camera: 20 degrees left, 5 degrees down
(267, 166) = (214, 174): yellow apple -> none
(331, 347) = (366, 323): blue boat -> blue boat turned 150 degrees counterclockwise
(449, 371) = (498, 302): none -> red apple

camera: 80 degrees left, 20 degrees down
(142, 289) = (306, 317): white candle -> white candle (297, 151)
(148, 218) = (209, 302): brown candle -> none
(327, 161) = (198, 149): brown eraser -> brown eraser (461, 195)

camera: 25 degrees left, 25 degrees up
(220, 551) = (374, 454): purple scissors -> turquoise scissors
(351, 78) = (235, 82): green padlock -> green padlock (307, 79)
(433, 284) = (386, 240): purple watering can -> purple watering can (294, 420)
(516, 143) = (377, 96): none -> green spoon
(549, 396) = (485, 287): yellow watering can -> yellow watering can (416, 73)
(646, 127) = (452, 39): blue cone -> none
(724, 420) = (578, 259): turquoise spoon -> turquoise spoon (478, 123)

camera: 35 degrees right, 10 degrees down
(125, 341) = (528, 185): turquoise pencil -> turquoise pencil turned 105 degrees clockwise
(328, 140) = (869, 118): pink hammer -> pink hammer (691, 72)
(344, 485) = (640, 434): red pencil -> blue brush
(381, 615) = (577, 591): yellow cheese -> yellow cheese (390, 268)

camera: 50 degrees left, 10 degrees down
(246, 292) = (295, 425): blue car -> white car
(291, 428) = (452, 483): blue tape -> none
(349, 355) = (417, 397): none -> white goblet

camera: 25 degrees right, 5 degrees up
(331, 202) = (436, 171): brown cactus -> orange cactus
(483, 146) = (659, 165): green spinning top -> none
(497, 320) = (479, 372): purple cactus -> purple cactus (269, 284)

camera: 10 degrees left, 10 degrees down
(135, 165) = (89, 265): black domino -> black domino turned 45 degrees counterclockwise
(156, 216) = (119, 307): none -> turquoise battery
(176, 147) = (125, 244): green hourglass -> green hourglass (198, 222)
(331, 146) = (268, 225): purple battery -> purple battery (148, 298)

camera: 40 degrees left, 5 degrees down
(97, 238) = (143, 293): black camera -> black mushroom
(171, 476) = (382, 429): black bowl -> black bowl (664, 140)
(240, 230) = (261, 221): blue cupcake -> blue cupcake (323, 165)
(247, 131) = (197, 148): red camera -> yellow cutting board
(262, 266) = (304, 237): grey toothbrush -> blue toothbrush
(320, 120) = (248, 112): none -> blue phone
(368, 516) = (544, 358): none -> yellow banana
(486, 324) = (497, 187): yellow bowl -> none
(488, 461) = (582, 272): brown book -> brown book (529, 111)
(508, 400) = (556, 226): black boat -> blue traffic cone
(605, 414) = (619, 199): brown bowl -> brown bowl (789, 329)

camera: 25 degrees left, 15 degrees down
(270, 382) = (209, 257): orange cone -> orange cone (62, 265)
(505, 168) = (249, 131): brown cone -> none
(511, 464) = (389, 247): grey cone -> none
◇ ◇ ◇ ◇
▶ _Activity_
Once more, print all the records exactly.

▶ _Solution to this problem_
camera: 20 degrees left, 5 degrees down
(267, 166) = (214, 174): yellow apple -> none
(331, 347) = (366, 323): blue boat -> blue boat turned 150 degrees counterclockwise
(449, 371) = (498, 302): none -> red apple

camera: 80 degrees left, 20 degrees down
(142, 289) = (306, 317): white candle -> white candle (297, 151)
(148, 218) = (209, 302): brown candle -> none
(327, 161) = (198, 149): brown eraser -> brown eraser (461, 195)

camera: 25 degrees left, 25 degrees up
(220, 551) = (374, 454): purple scissors -> turquoise scissors
(351, 78) = (235, 82): green padlock -> green padlock (307, 79)
(433, 284) = (386, 240): purple watering can -> purple watering can (294, 420)
(516, 143) = (377, 96): none -> green spoon
(549, 396) = (485, 287): yellow watering can -> yellow watering can (416, 73)
(646, 127) = (452, 39): blue cone -> none
(724, 420) = (578, 259): turquoise spoon -> turquoise spoon (478, 123)

camera: 35 degrees right, 10 degrees down
(125, 341) = (528, 185): turquoise pencil -> turquoise pencil turned 105 degrees clockwise
(328, 140) = (869, 118): pink hammer -> pink hammer (691, 72)
(344, 485) = (640, 434): red pencil -> blue brush
(381, 615) = (577, 591): yellow cheese -> yellow cheese (390, 268)

camera: 50 degrees left, 10 degrees down
(246, 292) = (295, 425): blue car -> white car
(291, 428) = (452, 483): blue tape -> none
(349, 355) = (417, 397): none -> white goblet

camera: 25 degrees right, 5 degrees up
(331, 202) = (436, 171): brown cactus -> orange cactus
(483, 146) = (659, 165): green spinning top -> none
(497, 320) = (479, 372): purple cactus -> purple cactus (269, 284)

camera: 10 degrees left, 10 degrees down
(135, 165) = (89, 265): black domino -> black domino turned 45 degrees counterclockwise
(156, 216) = (119, 307): none -> turquoise battery
(176, 147) = (125, 244): green hourglass -> green hourglass (198, 222)
(331, 146) = (268, 225): purple battery -> purple battery (148, 298)

camera: 40 degrees left, 5 degrees down
(97, 238) = (143, 293): black camera -> black mushroom
(171, 476) = (382, 429): black bowl -> black bowl (664, 140)
(240, 230) = (261, 221): blue cupcake -> blue cupcake (323, 165)
(247, 131) = (197, 148): red camera -> yellow cutting board
(262, 266) = (304, 237): grey toothbrush -> blue toothbrush
(320, 120) = (248, 112): none -> blue phone
(368, 516) = (544, 358): none -> yellow banana
(486, 324) = (497, 187): yellow bowl -> none
(488, 461) = (582, 272): brown book -> brown book (529, 111)
(508, 400) = (556, 226): black boat -> blue traffic cone
(605, 414) = (619, 199): brown bowl -> brown bowl (789, 329)

camera: 25 degrees left, 15 degrees down
(270, 382) = (209, 257): orange cone -> orange cone (62, 265)
(505, 168) = (249, 131): brown cone -> none
(511, 464) = (389, 247): grey cone -> none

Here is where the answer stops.